(Data section)

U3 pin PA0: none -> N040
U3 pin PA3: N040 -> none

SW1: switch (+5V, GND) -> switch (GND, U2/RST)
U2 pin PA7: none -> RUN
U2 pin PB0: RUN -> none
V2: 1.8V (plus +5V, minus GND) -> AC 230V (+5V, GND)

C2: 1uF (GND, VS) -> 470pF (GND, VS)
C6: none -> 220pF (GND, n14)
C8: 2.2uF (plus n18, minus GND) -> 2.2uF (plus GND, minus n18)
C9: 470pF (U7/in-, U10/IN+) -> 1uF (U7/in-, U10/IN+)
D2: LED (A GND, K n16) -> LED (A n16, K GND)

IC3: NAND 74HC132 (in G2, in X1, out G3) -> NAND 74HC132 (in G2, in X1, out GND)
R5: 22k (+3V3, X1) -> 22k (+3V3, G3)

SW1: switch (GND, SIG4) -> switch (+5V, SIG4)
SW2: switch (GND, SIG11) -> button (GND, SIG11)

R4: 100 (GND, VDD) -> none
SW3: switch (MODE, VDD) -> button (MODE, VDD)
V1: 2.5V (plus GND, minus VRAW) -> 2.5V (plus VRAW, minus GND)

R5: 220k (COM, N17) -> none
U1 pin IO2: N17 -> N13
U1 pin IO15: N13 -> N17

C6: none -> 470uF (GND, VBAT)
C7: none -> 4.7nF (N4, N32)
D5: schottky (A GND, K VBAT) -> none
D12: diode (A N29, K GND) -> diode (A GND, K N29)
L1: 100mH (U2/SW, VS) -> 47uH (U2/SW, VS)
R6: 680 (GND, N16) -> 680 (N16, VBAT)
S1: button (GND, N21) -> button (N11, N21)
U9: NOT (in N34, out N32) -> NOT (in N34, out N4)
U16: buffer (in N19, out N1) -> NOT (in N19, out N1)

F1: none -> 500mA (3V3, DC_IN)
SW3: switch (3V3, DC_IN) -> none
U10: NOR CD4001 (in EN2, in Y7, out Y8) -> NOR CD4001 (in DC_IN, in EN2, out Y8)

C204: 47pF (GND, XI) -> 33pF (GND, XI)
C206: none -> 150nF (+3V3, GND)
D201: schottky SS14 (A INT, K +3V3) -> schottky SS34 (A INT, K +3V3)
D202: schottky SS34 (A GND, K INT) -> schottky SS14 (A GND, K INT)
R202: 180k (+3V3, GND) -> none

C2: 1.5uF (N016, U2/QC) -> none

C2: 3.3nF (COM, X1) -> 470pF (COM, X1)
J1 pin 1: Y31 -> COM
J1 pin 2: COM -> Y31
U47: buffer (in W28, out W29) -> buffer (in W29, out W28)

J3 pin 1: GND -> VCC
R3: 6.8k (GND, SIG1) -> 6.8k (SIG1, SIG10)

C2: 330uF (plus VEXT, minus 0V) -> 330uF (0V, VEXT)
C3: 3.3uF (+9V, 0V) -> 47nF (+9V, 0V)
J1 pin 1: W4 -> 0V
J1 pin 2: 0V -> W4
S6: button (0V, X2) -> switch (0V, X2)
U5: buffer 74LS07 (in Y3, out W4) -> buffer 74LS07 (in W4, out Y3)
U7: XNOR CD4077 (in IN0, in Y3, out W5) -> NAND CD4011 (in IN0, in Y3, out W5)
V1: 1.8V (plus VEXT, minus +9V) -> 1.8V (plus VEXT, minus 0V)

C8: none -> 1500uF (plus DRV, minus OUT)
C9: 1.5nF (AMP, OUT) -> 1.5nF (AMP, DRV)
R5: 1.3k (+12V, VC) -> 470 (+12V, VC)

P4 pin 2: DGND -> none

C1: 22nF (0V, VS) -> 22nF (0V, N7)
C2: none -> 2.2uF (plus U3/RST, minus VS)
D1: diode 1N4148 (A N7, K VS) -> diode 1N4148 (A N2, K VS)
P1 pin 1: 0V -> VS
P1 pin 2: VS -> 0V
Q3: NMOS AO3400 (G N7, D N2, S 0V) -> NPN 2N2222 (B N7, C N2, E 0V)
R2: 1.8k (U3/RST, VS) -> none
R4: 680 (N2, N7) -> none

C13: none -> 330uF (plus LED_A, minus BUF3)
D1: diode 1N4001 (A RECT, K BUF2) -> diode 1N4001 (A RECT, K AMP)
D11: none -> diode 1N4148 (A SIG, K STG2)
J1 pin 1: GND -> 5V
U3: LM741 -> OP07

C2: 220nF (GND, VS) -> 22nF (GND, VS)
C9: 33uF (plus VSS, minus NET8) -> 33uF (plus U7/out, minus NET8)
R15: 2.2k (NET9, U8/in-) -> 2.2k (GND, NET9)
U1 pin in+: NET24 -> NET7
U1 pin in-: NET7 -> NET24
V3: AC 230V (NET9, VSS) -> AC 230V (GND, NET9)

(End Data section)

Activity =
Look through the listing above and count the lines where the string "minus" appears. Report the number only.

Response to the exercise =
9